• _PROVIDED MATERIAL_:
+ + + + + + +
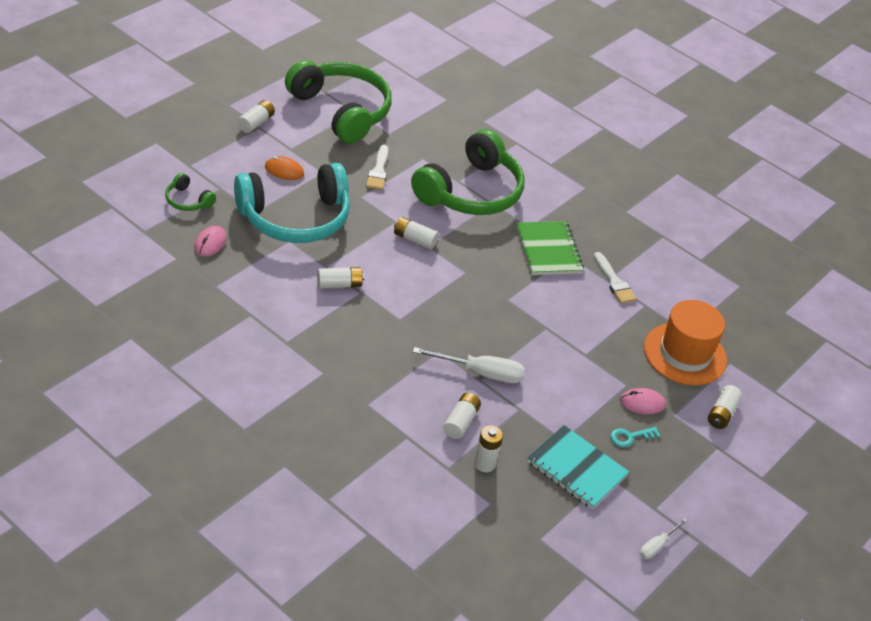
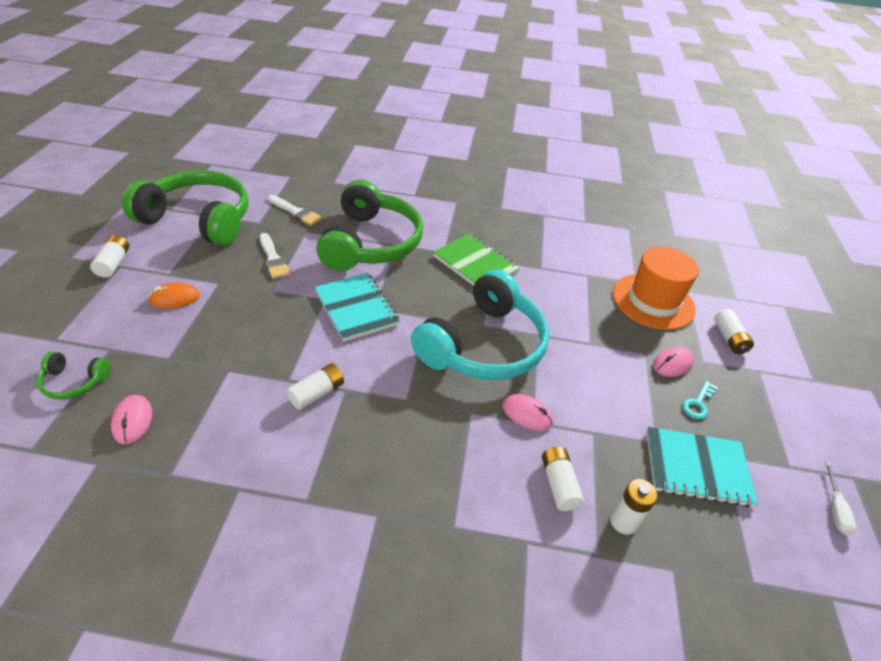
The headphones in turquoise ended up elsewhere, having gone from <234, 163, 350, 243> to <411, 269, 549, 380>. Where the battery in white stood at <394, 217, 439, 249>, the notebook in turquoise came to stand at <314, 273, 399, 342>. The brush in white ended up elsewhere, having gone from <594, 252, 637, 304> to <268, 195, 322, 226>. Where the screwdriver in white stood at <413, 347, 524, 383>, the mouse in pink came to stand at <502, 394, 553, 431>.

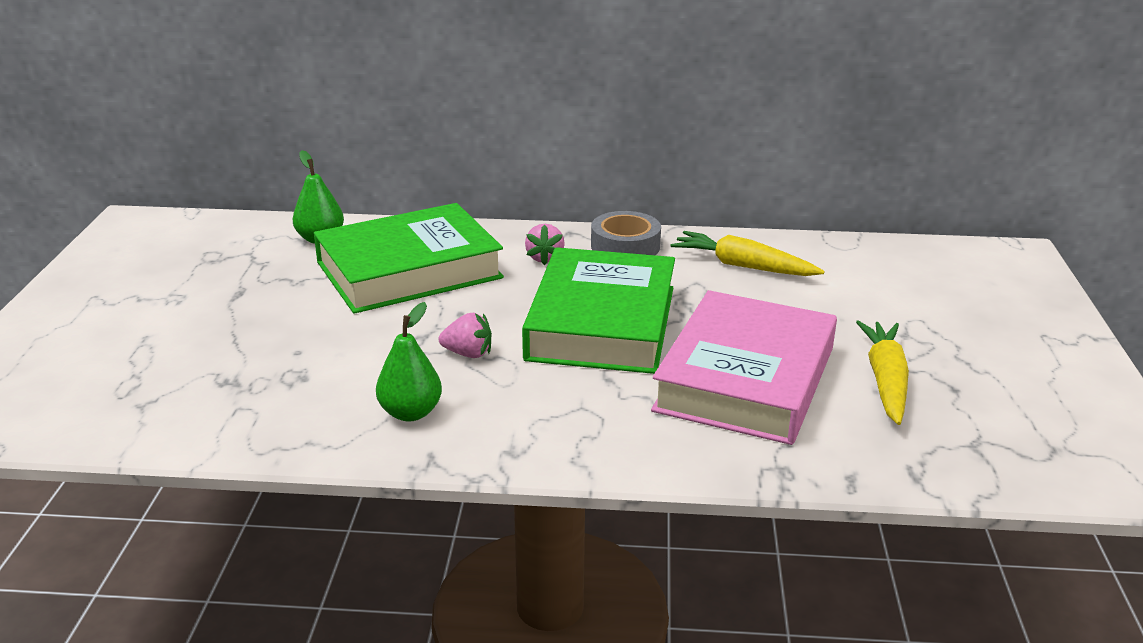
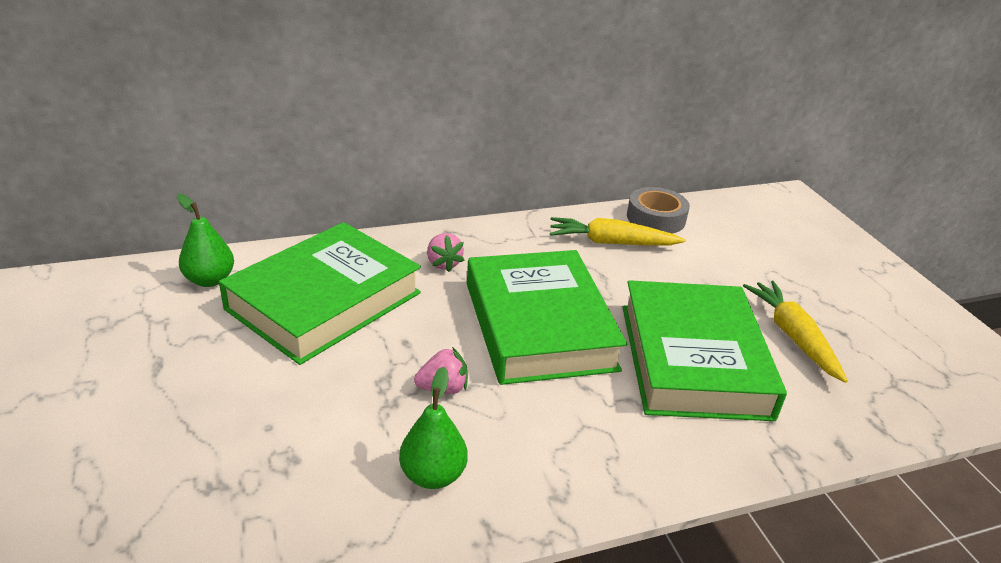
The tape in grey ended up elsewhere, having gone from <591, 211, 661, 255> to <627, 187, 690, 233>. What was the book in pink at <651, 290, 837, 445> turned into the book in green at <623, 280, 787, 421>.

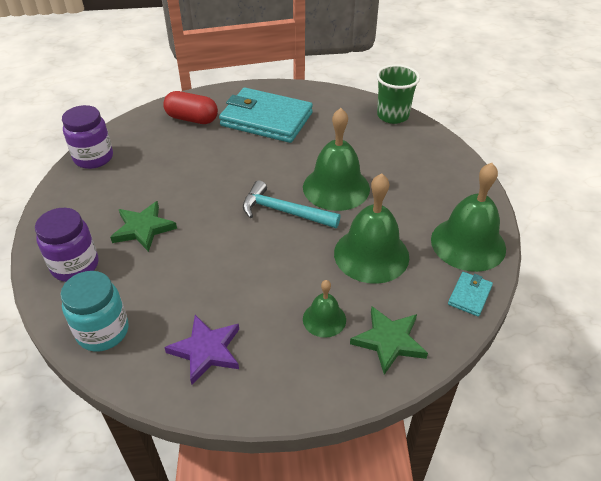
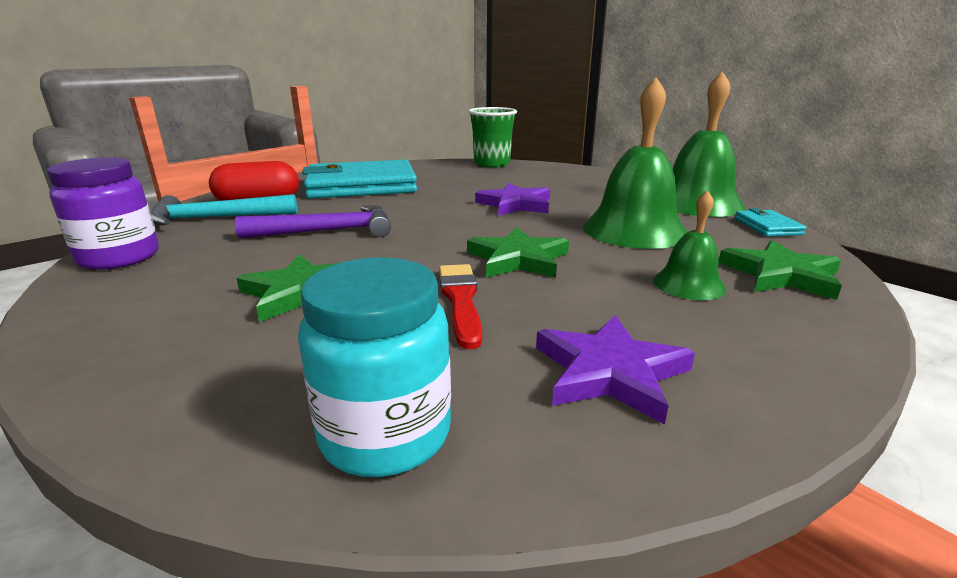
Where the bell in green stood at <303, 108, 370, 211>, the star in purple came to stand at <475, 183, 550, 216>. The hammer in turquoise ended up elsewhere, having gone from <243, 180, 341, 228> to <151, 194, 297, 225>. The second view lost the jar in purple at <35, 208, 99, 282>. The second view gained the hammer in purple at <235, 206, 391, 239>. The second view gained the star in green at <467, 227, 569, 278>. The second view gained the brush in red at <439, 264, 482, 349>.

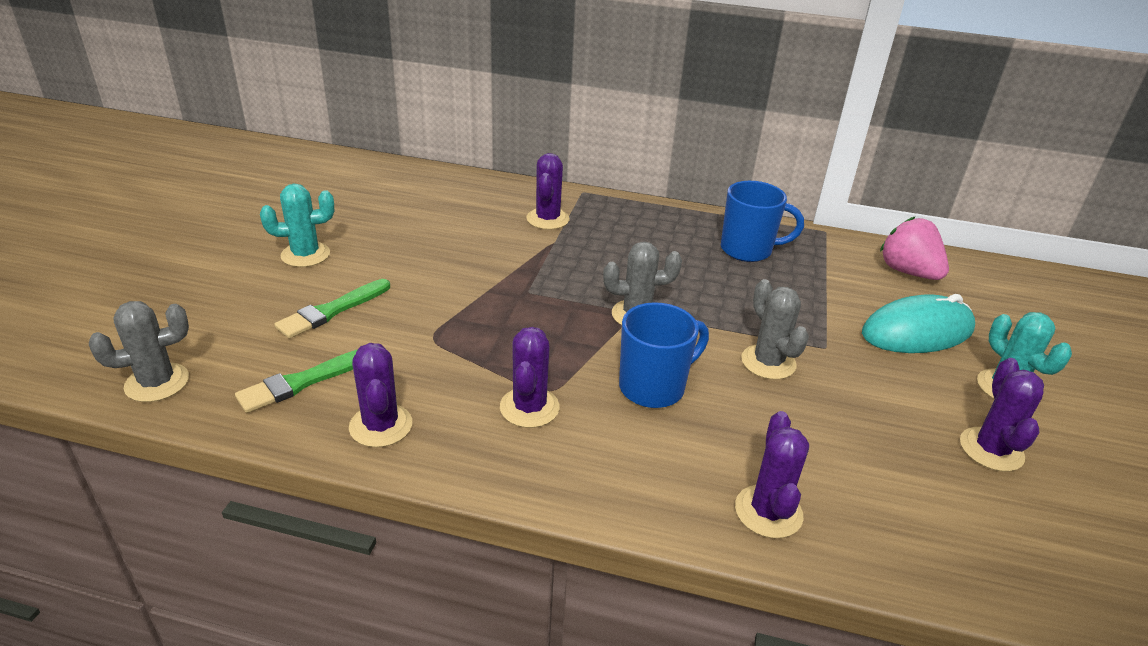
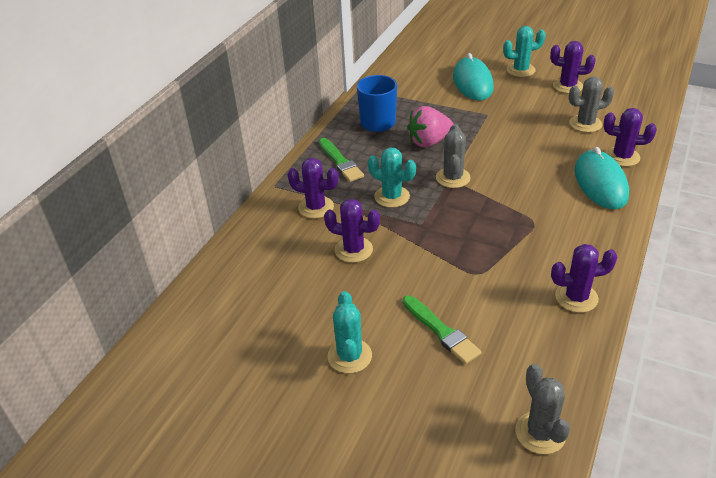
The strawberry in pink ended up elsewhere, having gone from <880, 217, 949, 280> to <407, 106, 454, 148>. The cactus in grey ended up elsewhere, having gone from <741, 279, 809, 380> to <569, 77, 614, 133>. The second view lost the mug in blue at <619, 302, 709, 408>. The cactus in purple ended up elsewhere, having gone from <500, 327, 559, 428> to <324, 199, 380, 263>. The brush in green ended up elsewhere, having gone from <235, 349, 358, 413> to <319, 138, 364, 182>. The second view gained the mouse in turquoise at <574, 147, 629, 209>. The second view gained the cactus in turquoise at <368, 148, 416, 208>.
+ + + + + + +
Reproduce the data above in full, exactly as it is, with the pictures left out.

• _SOLVED EXERCISE_:
The headphones in turquoise ended up elsewhere, having gone from <234, 163, 350, 243> to <411, 269, 549, 380>. Where the battery in white stood at <394, 217, 439, 249>, the notebook in turquoise came to stand at <314, 273, 399, 342>. The brush in white ended up elsewhere, having gone from <594, 252, 637, 304> to <268, 195, 322, 226>. Where the screwdriver in white stood at <413, 347, 524, 383>, the mouse in pink came to stand at <502, 394, 553, 431>.

The tape in grey ended up elsewhere, having gone from <591, 211, 661, 255> to <627, 187, 690, 233>. What was the book in pink at <651, 290, 837, 445> turned into the book in green at <623, 280, 787, 421>.

Where the bell in green stood at <303, 108, 370, 211>, the star in purple came to stand at <475, 183, 550, 216>. The hammer in turquoise ended up elsewhere, having gone from <243, 180, 341, 228> to <151, 194, 297, 225>. The second view lost the jar in purple at <35, 208, 99, 282>. The second view gained the hammer in purple at <235, 206, 391, 239>. The second view gained the star in green at <467, 227, 569, 278>. The second view gained the brush in red at <439, 264, 482, 349>.

The strawberry in pink ended up elsewhere, having gone from <880, 217, 949, 280> to <407, 106, 454, 148>. The cactus in grey ended up elsewhere, having gone from <741, 279, 809, 380> to <569, 77, 614, 133>. The second view lost the mug in blue at <619, 302, 709, 408>. The cactus in purple ended up elsewhere, having gone from <500, 327, 559, 428> to <324, 199, 380, 263>. The brush in green ended up elsewhere, having gone from <235, 349, 358, 413> to <319, 138, 364, 182>. The second view gained the mouse in turquoise at <574, 147, 629, 209>. The second view gained the cactus in turquoise at <368, 148, 416, 208>.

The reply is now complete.